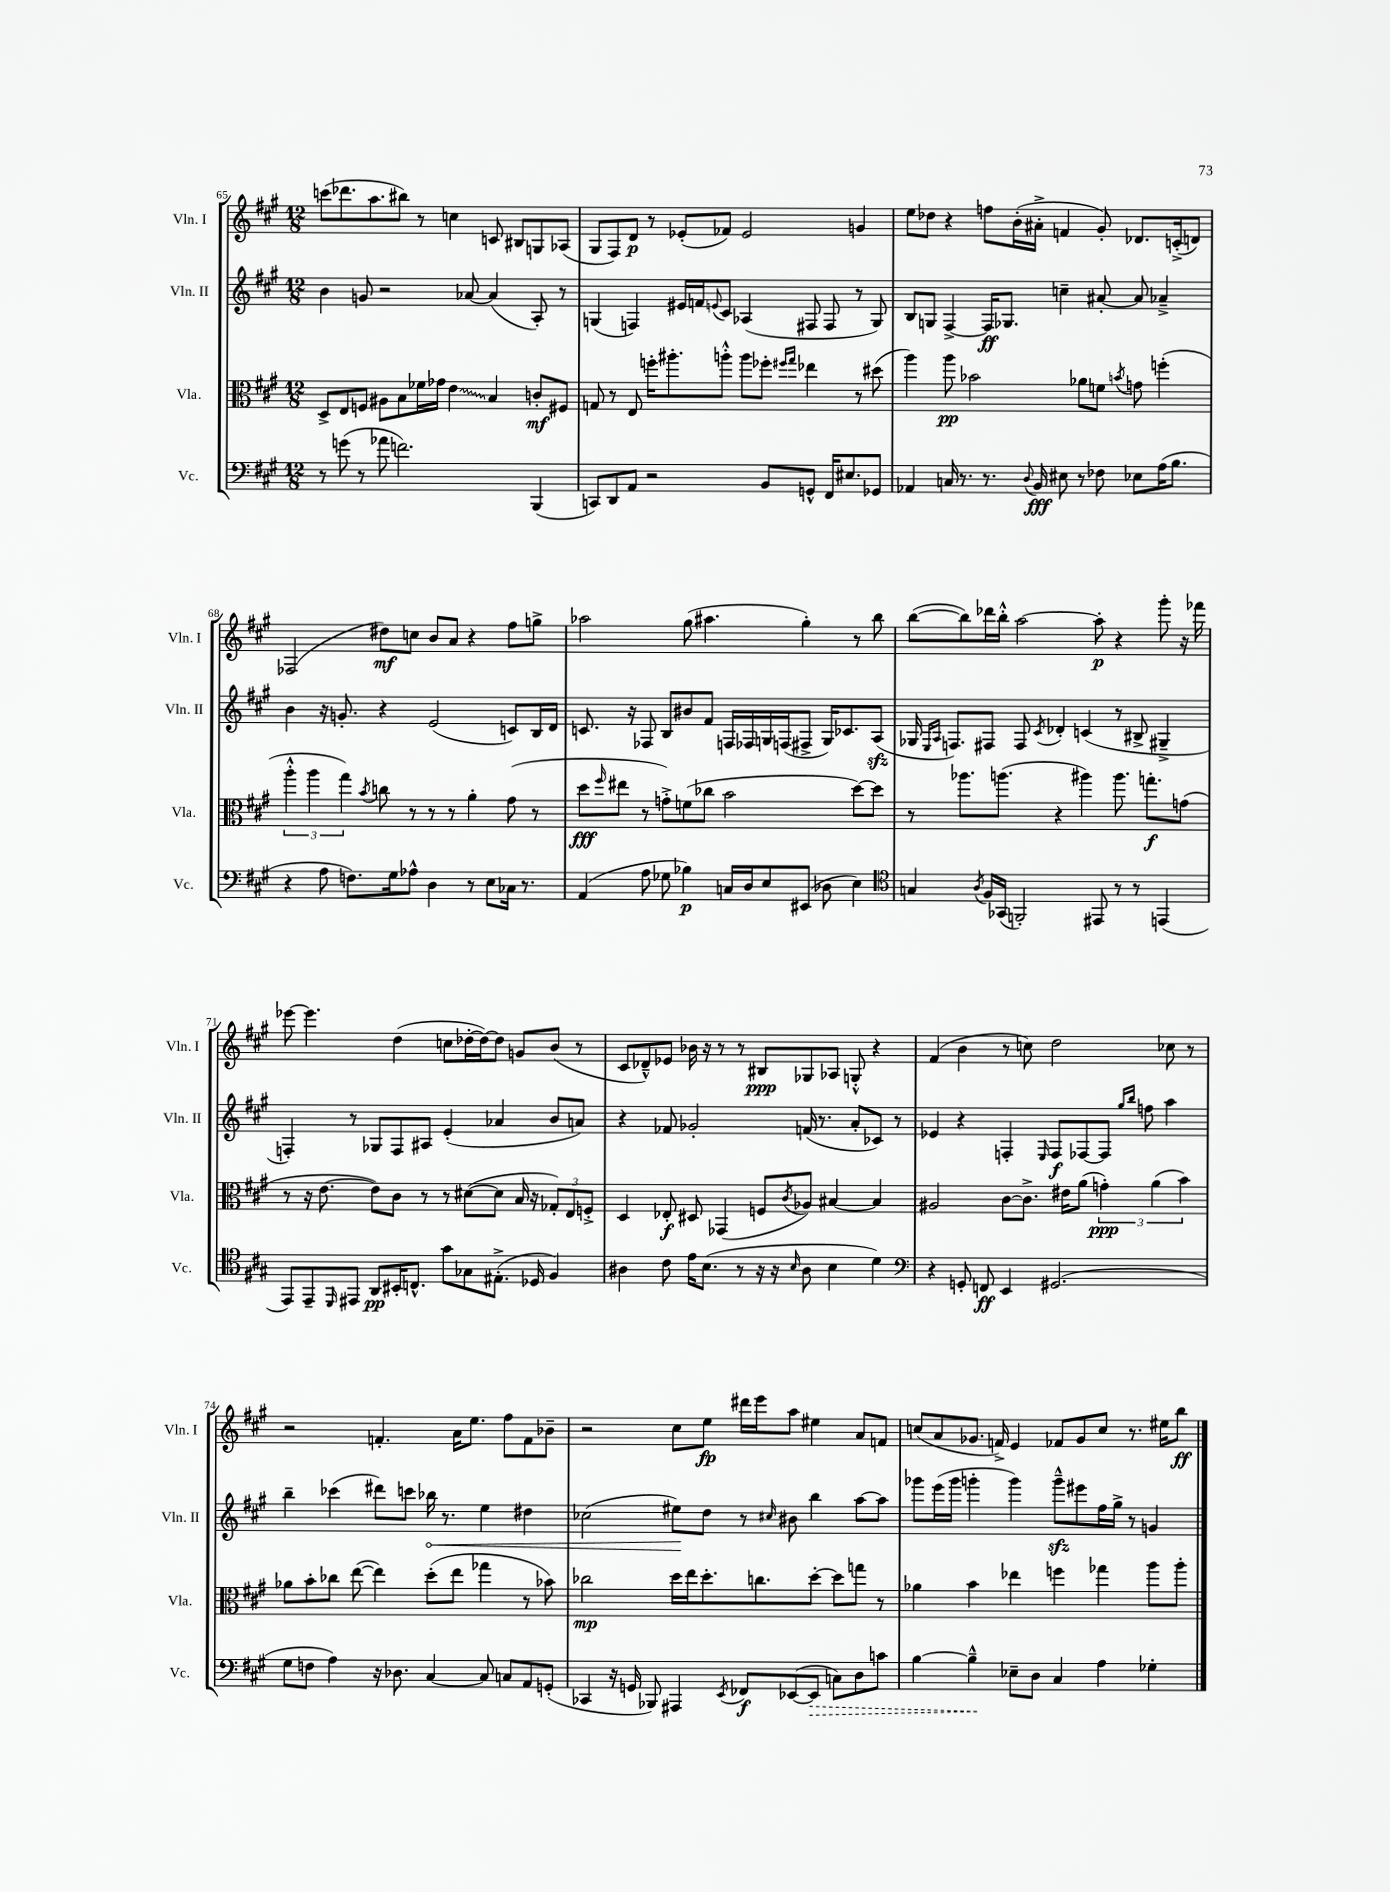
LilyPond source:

<<
\new StaffGroup <<
\new Staff = "s0" \with { instrumentName = "Vln. I" shortInstrumentName = "Vln. I" } {
    \clef treble \key a \major \numericTimeSignature \time 12/8
    c'''8( des'''8. a''8. bis''8) r8 c''4 c'8 bis8 g8 aes8( |
    gis8 fis8) d'8\p r8 ees'8-.( fes'8) ees'2 g'4 |
    e''8 des''8 r4 f''8 b'16-.( ais'16-.-> f'4 gis'8-.) des'8. c'16-.->( d'8) |
    fes2( dis''8\mf) c''8 b'8 a'8 r4 fis''8 g''8-> |
    aes''2 gis''8( ais''4. gis''4-.) r8 b''8 |
    b''8~( b''8) des'''16 b''16-.-^ a''2~ a''8-.\p r4 gis'''8-. r16 fes'''16 |
    ees'''8~ ees'''4. d''4( c''8 des''16~-. des''16~) des''8 g'8 b'8( r8 |
    cis'8 des'8---^) ees'8 bes'16 r16 r8 r8 bis8\ppp ges8 aes8 g8-.-^ r4 |
    fis'4( b'4 r8 c''8) d''2 ces''8 r8 |
    r2 f'4.-. a'16 e''8. fis''8 f'8 bes'8-- |
    r2 cis''8 e''8\fp dis'''16 e'''16 a''8 eis''4 a'8 f'8 |
    c''8( a'8 ges'8. f'16->) e'4 fes'8 ges'8 c''8 r8. eis''16 b''8\ff \bar "|." |
}
\new Staff = "s1" \with { instrumentName = "Vln. II" shortInstrumentName = "Vln. II" } {
    \clef treble \key a \major \numericTimeSignature \time 12/8
    b'4 g'8 r2 aes'8~ aes'4( a8-.) r8 |
    g4( f4) eis'16 f'16 \appoggiatura { e'8 } cis'8 aes4( fis8 fis8 r8 g8) |
    b8 g8 fis4~-> fis16\ff ges8. c''4-- ais'8~-. ais'8 aes'4---> |
    b'4 r16 g'8.-. r4 e'2( c'8) b16 d'16 |
    c'8. r16 fes8 b8 bis'8 fis'8 f16 fes16 g16 f16( fis8-> g16) ces'8. a8\sfz( |
    ges16 \grace { e16 a16 } f8.) fis8 fis8 \acciaccatura { cis'8 } des'4-. c'4( r8 bis8-> gis4---> |
    f4-.) r8 ges8 f8 ais8 e'4-.( aes'4 b'8 a'8) |
    r4 fes'8 ges'2-. f'16( r8. a'8-. ces'8) r8 |
    ees'4 r4 f4-. \grace { e16 } f8\f fes8~ fes8 \grace { gis''16 b''16 } f''8 a''4 |
    b''4-- ces'''4( dis'''8) c'''8 \once \override Hairpin.circled-tip = ##t bes''16\< r8. e''4 dis''4 |
    ces''2( eis''8\!) d''8 r8 \grace { cis''16 } bis'8 b''4 a''8~ a''8 |
    ges'''8 e'''16( ges'''16 g'''4-. g'''4) g'''8---^\sfz eis'''8 fis''16 gis''16-> r8 g'4 \bar "|." |
}
\new Staff = "s2" \with { instrumentName = "Vla." shortInstrumentName = "Vla." } {
    \clef alto \key a \major \numericTimeSignature \time 12/8
    d8-> e8 f8 ais8 b8 fes'16 ges'16 \once \override Glissando.style = #'zigzag e'4\glissando b4 c'8-.\mf fis8 |
    g8 r8 e8 f''16-. ais''8.-. a''8-.-^ a''8 fes''8-. \grace { fis''16 gis''16 } ees''4 r8 dis''8( |
    a''4) a''8\pp bes'2 aes'8 f'8 \acciaccatura { b'8 } g'8 f''4-.( |
    \tuplet 3/2 { a''4-.-^ a''4 gis''4) } \acciaccatura { b'8 } c''8 r8 r8 r8 a'4-. gis'8( r8 |
    d''8\fff \grace { fis''16 } eis''8 r8 g'8-.->) f'8( ces''8 b'2 d''8~) d''8 |
    r8 aes''8. a''8.( r4 ais''4) ais''8. g''8.-.\f g'8( |
    r8 r16 e'8.~ e'8) cis'8 r8 r8 dis'8~( dis'8 b16 r16 \tuplet 3/2 { ges8-.) e8 f8-.-> } |
    d4 ees8-.\f dis8 ges,4( f8 \acciaccatura { cis'8 } aes8) bis4~ bis4 |
    ais2 cis'8~ cis'8.-> eis'16 a'8( \tuplet 3/2 { g'4-.\ppp) a'4( b'4) } |
    aes'8 b'8-. ces''8 e''8~( e''4) d''8-.( e''8 ges''4 r8 bes'8) |
    ces''2\mp d''16 e''16 d''8.-. c''8. d''8~-. d''8 g''8 r8 |
    aes'4 b'4 ees''4 f''4 ges''4 a''8 a''8-. \bar "|." |
}
\new Staff = "s3" \with { instrumentName = "Vc." shortInstrumentName = "Vc." } {
    \clef bass \key a \major \numericTimeSignature \time 12/8
    r8 g'8( r8 aes'8 f'2.) b,,4( |
    c,8) d,8 a,8 r2 b,8 g,8-^ fis,16 eis8. ges,8 |
    aes,4 c16 r8. r8. \appoggiatura { d8 } b,16\fff eis8 r8 fes8 ees8 a16( b8. |
    r4 a8 f8.) gis16 aes8-^ d4 r8 e8 ces16 r8. |
    a,4( a8 ges8 bes4\p) c16 d16 e8 eis,8( des8 e4) |
    \clef tenor g4 \acciaccatura { a8 } fis16 ges,16( f,2-.) eis,8 r8 r8 e,4( |
    e,8) e,8-- \grace { d,16 } eis,8 a,8\pp bis,16-. c8.-^ gis'8 ges8 eis8.-.->( des16 fis4) |
    ais4 cis'8 e'16 b8.( r8 r16 r16 \grace { b16 } ais8 b4 d'4) |
    \clef bass r4 g,8-. f,8\ff e,4 gis,2.( |
    gis8 f8 a4) r16 des8. cis4~ cis8 c8 a,8 g,8-.( |
    ces,4 r16 g,16 bes,,8) ais,,4 \acciaccatura { e,8 } fes,8\f ees,8~( \once \override Hairpin.style = #'dashed-line ees,8\> c8) d8 c'8 |
    b4~ b4---^\! ees8-- d8 cis4 a4 ges4-. \bar "|." |
}
>>
>>
\layout { \context { \Score currentBarNumber = #65 } }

---

Required work
Find every line in the listing above that contains the string "time", and copy each one.

Solved problem
    \clef treble \key a \major \numericTimeSignature \time 12/8
    \clef treble \key a \major \numericTimeSignature \time 12/8
    \clef alto \key a \major \numericTimeSignature \time 12/8
    \clef bass \key a \major \numericTimeSignature \time 12/8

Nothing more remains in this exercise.